> _Task description_: In the listing below, print exactly the lines from the first through the one that contains "gone: trophy in turquoise 216 106".
┏━━
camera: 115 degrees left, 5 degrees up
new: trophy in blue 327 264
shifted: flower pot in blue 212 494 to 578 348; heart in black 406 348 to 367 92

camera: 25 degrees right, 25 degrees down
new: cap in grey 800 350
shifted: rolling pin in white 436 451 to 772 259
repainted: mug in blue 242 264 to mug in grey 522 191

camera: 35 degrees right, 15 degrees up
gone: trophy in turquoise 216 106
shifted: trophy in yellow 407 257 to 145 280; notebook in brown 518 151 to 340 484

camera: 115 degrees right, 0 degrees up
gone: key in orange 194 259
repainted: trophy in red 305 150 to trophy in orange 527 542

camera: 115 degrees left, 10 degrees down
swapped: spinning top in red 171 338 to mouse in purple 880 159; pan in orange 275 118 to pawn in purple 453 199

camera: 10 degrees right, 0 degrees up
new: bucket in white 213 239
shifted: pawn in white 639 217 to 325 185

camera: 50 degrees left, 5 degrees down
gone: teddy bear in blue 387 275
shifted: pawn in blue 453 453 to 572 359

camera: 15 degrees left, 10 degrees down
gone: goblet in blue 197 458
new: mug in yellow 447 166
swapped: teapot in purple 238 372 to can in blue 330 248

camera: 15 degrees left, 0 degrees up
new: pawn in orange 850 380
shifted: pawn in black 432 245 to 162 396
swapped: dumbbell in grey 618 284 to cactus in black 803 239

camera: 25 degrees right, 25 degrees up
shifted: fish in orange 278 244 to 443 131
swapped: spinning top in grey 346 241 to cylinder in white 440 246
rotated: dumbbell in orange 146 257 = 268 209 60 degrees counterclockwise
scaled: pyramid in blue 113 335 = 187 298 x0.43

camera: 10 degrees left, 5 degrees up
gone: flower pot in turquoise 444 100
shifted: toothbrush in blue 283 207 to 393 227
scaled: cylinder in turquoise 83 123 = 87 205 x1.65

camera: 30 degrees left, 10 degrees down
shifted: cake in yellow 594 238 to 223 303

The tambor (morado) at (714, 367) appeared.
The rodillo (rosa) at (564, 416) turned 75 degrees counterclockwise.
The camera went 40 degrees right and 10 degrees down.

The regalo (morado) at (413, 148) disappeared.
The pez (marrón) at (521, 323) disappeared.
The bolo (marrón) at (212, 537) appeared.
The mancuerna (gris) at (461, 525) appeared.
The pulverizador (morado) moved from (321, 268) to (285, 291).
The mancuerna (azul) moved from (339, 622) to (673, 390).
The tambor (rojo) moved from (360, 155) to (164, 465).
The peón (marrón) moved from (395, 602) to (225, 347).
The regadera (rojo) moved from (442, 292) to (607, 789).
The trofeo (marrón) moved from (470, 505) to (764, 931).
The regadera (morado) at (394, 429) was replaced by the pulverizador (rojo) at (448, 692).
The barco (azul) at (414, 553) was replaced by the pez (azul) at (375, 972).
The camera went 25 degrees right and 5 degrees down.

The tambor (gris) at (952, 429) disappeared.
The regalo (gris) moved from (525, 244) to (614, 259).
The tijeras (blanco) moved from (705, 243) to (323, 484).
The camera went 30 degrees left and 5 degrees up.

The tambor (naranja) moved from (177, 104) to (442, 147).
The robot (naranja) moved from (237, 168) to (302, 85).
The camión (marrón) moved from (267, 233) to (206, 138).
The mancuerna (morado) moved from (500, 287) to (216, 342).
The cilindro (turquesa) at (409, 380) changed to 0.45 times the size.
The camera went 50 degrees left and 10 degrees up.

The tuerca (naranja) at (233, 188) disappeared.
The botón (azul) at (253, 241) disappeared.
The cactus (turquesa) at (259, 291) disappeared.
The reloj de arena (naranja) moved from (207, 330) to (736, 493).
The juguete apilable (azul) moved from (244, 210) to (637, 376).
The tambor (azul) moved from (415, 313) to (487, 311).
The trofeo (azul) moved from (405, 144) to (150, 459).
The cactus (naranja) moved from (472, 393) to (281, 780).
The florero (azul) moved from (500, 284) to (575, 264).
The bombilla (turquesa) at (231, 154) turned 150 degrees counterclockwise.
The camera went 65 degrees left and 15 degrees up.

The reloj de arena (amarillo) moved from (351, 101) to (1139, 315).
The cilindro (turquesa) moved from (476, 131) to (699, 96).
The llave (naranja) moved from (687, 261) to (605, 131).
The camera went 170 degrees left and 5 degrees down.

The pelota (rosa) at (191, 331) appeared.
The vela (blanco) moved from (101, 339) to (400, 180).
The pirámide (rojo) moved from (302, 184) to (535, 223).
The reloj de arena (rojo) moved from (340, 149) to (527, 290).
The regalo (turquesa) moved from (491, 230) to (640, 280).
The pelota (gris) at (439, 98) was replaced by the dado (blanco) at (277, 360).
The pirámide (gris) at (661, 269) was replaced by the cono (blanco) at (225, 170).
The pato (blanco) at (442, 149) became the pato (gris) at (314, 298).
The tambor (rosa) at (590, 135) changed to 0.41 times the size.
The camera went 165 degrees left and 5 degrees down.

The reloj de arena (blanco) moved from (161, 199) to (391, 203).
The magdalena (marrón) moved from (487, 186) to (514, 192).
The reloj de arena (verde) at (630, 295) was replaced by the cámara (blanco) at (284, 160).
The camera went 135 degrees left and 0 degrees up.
┗━━
> _Exercise result_:
camera: 115 degrees left, 5 degrees up
new: trophy in blue 327 264
shifted: flower pot in blue 212 494 to 578 348; heart in black 406 348 to 367 92

camera: 25 degrees right, 25 degrees down
new: cap in grey 800 350
shifted: rolling pin in white 436 451 to 772 259
repainted: mug in blue 242 264 to mug in grey 522 191

camera: 35 degrees right, 15 degrees up
gone: trophy in turquoise 216 106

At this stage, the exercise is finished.